╭──
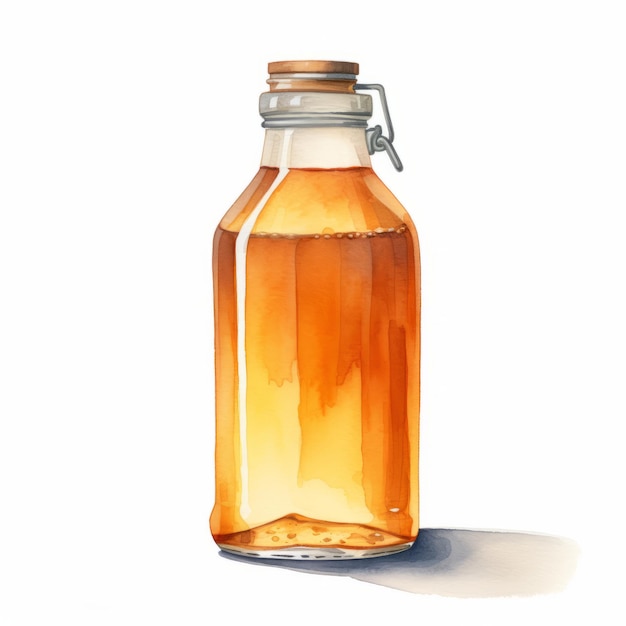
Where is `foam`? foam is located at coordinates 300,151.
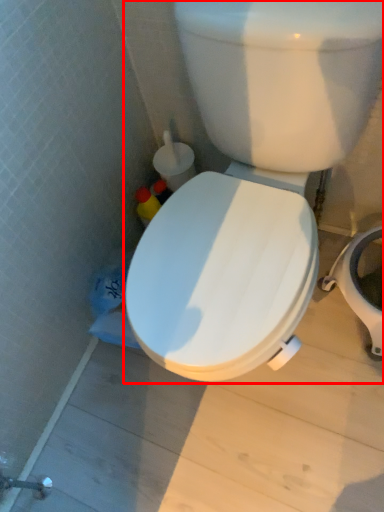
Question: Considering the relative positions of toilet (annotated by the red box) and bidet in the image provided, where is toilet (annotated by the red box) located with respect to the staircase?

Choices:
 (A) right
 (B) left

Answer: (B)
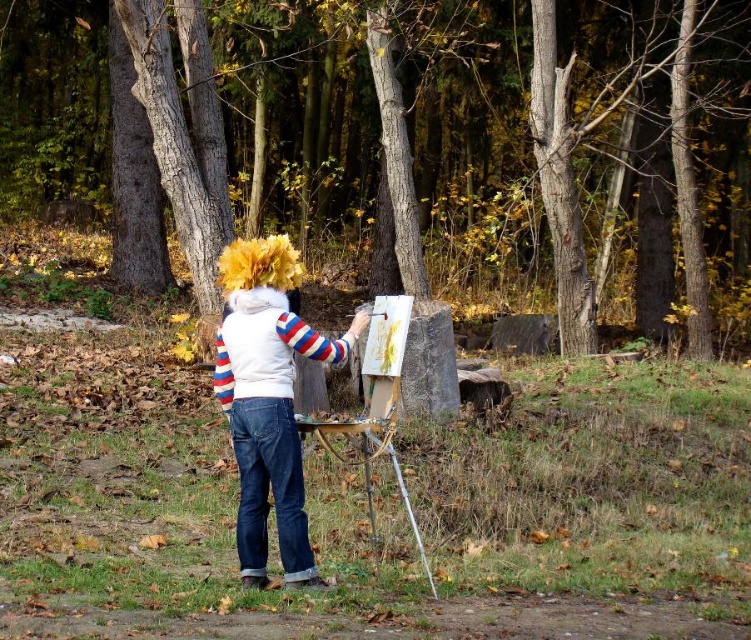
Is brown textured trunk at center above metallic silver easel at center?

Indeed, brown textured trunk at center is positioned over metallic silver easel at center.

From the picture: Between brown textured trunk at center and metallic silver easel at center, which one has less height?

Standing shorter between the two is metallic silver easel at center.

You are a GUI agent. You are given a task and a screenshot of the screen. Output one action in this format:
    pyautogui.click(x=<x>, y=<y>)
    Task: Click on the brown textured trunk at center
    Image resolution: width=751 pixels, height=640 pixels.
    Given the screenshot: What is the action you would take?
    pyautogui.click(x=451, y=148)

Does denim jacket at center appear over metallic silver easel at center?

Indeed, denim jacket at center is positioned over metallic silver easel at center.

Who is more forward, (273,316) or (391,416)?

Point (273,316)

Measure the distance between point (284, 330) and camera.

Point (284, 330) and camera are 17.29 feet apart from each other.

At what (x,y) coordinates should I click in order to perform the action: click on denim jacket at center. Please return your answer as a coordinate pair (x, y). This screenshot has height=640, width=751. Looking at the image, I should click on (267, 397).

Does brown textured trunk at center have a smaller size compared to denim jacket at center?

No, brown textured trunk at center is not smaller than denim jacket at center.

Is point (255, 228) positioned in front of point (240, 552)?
╰──
**Instructions to follow:** Rewrite all of the data above, changing every "denim jacket" to "leather jacket" and keeping everything else the same. Omit the pictures.

**Task response:**
Where is `foam`? foam is located at coordinates 300,151.
Question: Considering the relative positions of toilet (annotated by the red box) and bidet in the image provided, where is toilet (annotated by the red box) located with respect to the staircase?

Choices:
 (A) right
 (B) left

Answer: (B)
Is brown textured trunk at center above metallic silver easel at center?

Indeed, brown textured trunk at center is positioned over metallic silver easel at center.

From the picture: Between brown textured trunk at center and metallic silver easel at center, which one has less height?

Standing shorter between the two is metallic silver easel at center.

You are a GUI agent. You are given a task and a screenshot of the screen. Output one action in this format:
    pyautogui.click(x=<x>, y=<y>)
    Task: Click on the brown textured trunk at center
    Image resolution: width=751 pixels, height=640 pixels.
    Given the screenshot: What is the action you would take?
    pyautogui.click(x=451, y=148)

Does leather jacket at center appear over metallic silver easel at center?

Indeed, leather jacket at center is positioned over metallic silver easel at center.

Who is more forward, (273,316) or (391,416)?

Point (273,316)

Measure the distance between point (284, 330) and camera.

Point (284, 330) and camera are 17.29 feet apart from each other.

At what (x,y) coordinates should I click in order to perform the action: click on leather jacket at center. Please return your answer as a coordinate pair (x, y). This screenshot has height=640, width=751. Looking at the image, I should click on (267, 397).

Does brown textured trunk at center have a smaller size compared to leather jacket at center?

No, brown textured trunk at center is not smaller than leather jacket at center.

Is point (255, 228) positioned in front of point (240, 552)?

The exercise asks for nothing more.